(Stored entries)
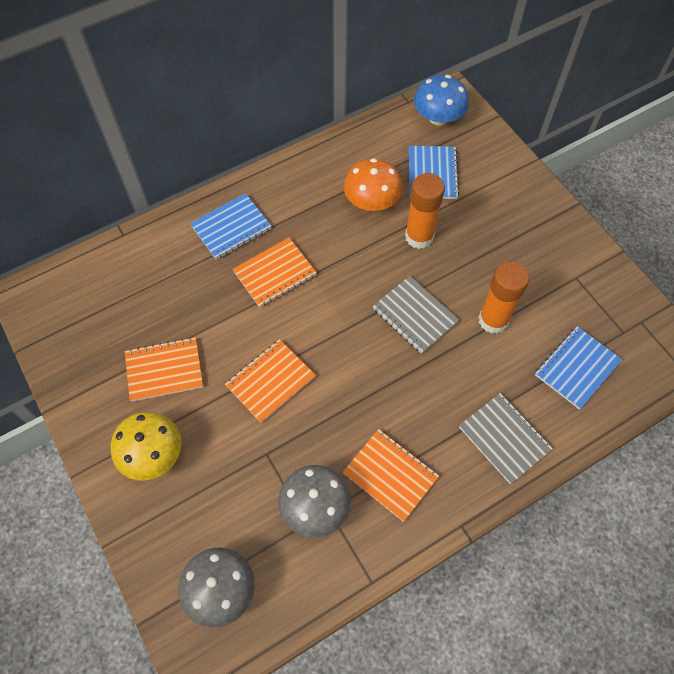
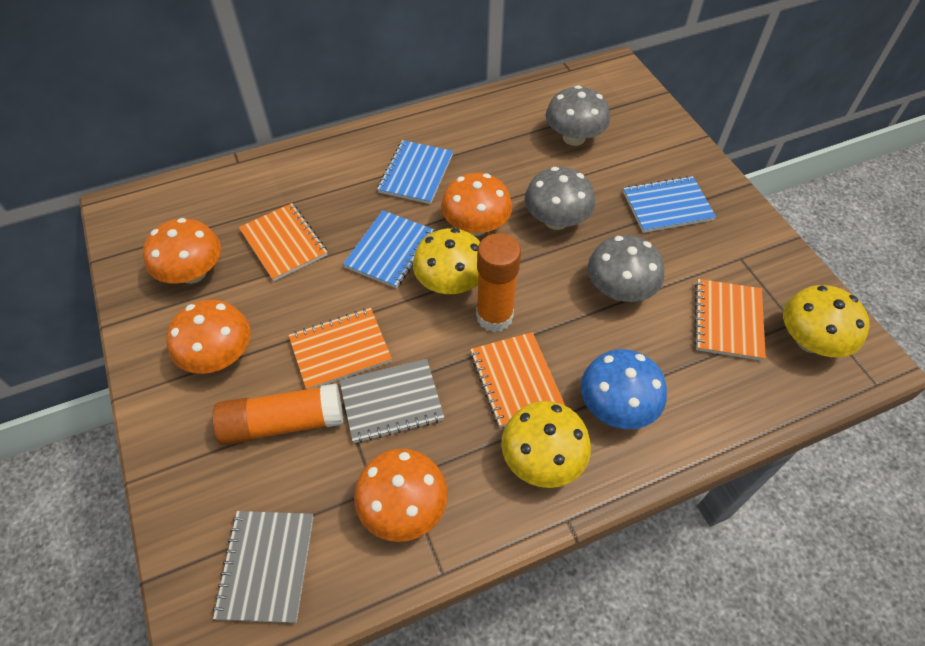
grey mushroom: 2 -> 3
orange mushroom: 1 -> 4
yellow mushroom: 1 -> 3

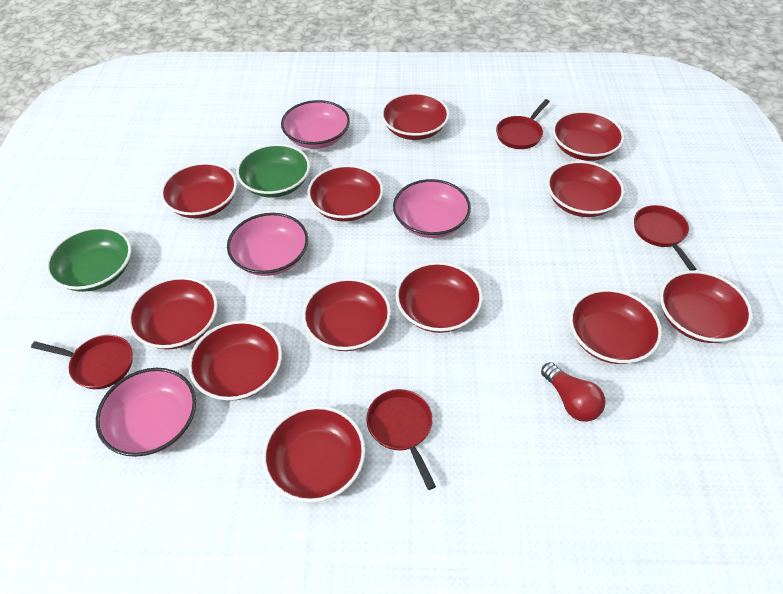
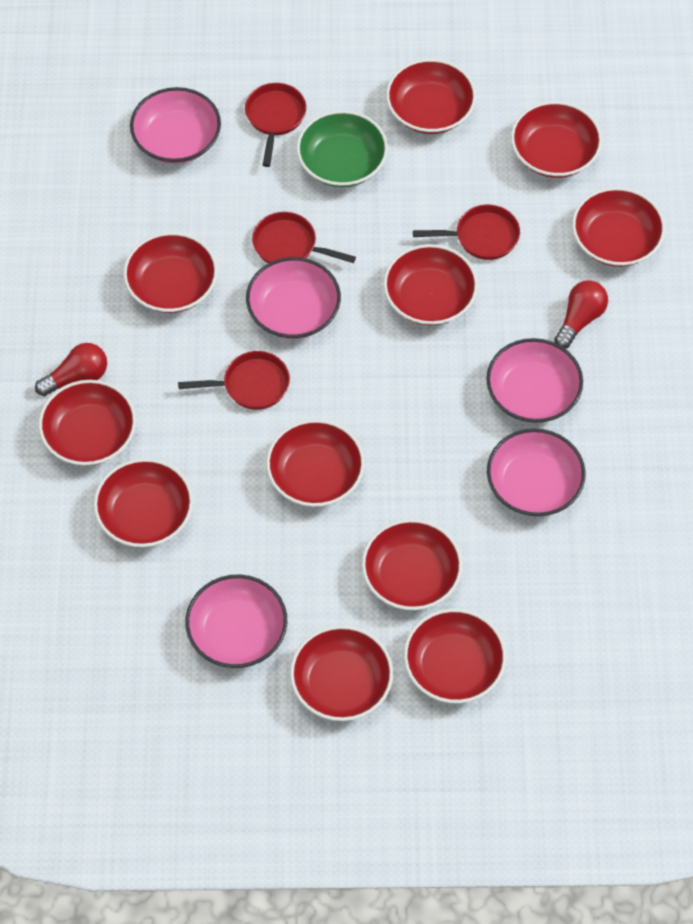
green bowl: 2 -> 1
pink bowl: 4 -> 5
red bowl: 12 -> 11
red light bulb: 1 -> 2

* **REQUIREMENT**
Among the lines of the data above, some may hold the word "mushroom"; report how many, as a single number.

* **RESPONSE TO THIS TASK**
3